THE TASK> When you reach the line in the listing below that contains "J201 pin 2: GND -> W25", begin returning lines exactly as written, and stop after the line that contains "IC1 pin VIN: VEXT -> none". Return no other lines.

INPUT RECORDS>
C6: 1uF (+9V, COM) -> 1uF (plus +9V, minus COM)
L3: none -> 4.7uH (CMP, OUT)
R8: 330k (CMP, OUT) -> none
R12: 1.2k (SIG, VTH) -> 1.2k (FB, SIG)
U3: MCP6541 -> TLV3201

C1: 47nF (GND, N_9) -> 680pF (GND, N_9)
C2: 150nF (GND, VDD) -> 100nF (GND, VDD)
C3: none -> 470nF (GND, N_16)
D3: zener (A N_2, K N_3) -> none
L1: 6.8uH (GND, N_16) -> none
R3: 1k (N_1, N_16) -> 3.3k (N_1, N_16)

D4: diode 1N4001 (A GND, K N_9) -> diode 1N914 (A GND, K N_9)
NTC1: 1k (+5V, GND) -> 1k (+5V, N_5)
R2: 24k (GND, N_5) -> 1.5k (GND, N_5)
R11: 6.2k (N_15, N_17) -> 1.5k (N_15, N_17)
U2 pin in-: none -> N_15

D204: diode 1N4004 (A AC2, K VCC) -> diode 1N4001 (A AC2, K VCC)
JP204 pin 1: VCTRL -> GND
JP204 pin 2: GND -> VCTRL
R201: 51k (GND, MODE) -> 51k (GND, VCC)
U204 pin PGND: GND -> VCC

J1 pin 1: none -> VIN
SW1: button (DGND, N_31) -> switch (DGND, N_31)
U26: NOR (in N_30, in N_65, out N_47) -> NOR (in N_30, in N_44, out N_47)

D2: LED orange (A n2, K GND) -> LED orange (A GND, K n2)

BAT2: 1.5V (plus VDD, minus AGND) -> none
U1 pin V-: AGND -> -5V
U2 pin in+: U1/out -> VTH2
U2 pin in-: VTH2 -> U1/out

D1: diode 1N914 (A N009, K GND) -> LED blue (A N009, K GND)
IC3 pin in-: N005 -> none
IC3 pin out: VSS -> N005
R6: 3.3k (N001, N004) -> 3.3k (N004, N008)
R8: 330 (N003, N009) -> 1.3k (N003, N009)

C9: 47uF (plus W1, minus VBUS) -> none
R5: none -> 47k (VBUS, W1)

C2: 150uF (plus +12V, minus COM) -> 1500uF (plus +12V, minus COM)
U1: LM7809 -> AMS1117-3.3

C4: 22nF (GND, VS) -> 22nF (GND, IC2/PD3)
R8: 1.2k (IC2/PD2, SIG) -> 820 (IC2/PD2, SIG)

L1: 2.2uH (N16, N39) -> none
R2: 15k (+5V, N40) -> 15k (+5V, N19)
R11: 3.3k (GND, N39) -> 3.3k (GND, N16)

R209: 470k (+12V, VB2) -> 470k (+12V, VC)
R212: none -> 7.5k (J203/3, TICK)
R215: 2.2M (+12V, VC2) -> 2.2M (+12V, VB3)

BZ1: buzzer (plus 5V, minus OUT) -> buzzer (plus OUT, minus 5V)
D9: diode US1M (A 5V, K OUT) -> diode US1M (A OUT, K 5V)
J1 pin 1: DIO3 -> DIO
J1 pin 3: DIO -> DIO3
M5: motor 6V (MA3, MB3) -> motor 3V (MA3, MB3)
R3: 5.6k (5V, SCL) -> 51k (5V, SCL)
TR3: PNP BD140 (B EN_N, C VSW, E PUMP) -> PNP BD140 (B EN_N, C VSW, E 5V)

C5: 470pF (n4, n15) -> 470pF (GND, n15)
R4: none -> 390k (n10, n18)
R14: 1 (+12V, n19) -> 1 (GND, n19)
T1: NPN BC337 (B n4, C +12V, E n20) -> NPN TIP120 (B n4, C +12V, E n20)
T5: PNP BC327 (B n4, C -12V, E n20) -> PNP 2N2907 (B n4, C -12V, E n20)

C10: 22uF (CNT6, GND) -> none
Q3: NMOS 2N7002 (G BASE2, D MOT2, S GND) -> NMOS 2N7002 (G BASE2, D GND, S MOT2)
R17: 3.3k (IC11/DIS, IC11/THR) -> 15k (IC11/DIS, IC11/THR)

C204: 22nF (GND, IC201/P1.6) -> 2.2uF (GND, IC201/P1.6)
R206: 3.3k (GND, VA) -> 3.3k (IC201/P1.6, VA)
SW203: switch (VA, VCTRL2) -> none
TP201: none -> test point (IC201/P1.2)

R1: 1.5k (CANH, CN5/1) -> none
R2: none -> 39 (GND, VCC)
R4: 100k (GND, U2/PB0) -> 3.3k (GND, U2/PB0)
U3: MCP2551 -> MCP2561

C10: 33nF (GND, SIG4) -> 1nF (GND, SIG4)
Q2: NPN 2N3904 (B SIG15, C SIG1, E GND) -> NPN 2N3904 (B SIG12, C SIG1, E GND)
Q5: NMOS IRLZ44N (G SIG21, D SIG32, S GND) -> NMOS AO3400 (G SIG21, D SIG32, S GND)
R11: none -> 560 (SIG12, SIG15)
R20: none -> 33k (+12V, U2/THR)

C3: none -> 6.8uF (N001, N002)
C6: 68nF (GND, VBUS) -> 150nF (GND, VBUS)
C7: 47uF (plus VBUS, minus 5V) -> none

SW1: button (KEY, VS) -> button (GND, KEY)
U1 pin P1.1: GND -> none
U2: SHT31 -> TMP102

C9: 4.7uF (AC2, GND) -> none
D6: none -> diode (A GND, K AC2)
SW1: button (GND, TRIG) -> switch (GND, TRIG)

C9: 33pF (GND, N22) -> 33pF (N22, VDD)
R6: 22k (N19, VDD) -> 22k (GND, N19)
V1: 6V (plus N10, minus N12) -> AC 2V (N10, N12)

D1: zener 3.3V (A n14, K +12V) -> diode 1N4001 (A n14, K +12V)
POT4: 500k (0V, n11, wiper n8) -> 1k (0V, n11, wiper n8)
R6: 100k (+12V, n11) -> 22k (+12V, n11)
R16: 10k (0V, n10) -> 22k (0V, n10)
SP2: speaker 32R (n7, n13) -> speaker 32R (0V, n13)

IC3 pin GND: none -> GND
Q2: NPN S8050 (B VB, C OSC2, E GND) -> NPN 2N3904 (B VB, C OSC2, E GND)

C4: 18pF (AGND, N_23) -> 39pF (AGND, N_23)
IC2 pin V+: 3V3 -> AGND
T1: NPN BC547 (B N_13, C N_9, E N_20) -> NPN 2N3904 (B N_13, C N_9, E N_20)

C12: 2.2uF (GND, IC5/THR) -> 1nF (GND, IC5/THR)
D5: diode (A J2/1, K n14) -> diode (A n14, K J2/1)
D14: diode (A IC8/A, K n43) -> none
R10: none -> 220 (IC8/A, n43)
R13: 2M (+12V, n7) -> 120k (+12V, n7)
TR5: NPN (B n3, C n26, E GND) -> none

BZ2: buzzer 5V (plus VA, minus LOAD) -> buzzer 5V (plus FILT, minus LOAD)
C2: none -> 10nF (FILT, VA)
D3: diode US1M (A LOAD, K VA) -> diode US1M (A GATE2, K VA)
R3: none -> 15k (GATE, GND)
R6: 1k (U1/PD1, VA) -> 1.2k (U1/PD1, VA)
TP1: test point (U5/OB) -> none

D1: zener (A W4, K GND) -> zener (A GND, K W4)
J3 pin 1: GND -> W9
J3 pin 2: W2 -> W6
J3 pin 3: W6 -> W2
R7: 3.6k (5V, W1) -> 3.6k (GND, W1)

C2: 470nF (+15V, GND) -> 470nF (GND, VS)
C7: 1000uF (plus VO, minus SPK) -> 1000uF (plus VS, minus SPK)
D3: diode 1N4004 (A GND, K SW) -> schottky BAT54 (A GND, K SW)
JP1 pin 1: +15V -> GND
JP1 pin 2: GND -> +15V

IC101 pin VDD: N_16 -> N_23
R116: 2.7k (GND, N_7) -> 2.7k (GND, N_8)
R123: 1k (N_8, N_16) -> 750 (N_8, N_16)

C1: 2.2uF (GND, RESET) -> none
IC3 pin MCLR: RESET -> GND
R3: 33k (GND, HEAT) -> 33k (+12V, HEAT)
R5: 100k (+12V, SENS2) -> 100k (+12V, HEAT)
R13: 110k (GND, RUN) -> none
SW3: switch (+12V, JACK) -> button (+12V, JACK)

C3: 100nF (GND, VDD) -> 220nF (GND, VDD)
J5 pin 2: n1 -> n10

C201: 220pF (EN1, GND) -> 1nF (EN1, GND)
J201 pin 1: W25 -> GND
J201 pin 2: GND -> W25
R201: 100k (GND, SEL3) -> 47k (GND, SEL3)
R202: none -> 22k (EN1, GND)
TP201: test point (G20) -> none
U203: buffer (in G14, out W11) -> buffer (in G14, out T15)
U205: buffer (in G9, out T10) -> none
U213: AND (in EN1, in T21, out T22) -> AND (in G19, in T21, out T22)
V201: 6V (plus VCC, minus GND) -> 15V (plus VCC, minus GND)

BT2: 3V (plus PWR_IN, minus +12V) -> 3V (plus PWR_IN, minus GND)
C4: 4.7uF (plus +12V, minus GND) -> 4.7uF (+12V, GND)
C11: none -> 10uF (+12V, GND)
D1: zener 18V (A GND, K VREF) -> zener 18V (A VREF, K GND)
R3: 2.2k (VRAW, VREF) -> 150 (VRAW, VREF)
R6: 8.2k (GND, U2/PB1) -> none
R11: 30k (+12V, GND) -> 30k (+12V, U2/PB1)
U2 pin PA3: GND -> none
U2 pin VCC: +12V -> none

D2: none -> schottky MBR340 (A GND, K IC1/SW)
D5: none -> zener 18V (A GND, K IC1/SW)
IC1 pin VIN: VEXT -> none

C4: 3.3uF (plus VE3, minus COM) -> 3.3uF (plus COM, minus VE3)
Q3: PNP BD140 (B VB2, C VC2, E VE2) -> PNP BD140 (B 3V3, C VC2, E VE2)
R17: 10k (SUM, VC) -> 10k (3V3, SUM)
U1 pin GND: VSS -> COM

EXERCISE RESPONSE>
J201 pin 2: GND -> W25
R201: 100k (GND, SEL3) -> 47k (GND, SEL3)
R202: none -> 22k (EN1, GND)
TP201: test point (G20) -> none
U203: buffer (in G14, out W11) -> buffer (in G14, out T15)
U205: buffer (in G9, out T10) -> none
U213: AND (in EN1, in T21, out T22) -> AND (in G19, in T21, out T22)
V201: 6V (plus VCC, minus GND) -> 15V (plus VCC, minus GND)

BT2: 3V (plus PWR_IN, minus +12V) -> 3V (plus PWR_IN, minus GND)
C4: 4.7uF (plus +12V, minus GND) -> 4.7uF (+12V, GND)
C11: none -> 10uF (+12V, GND)
D1: zener 18V (A GND, K VREF) -> zener 18V (A VREF, K GND)
R3: 2.2k (VRAW, VREF) -> 150 (VRAW, VREF)
R6: 8.2k (GND, U2/PB1) -> none
R11: 30k (+12V, GND) -> 30k (+12V, U2/PB1)
U2 pin PA3: GND -> none
U2 pin VCC: +12V -> none

D2: none -> schottky MBR340 (A GND, K IC1/SW)
D5: none -> zener 18V (A GND, K IC1/SW)
IC1 pin VIN: VEXT -> none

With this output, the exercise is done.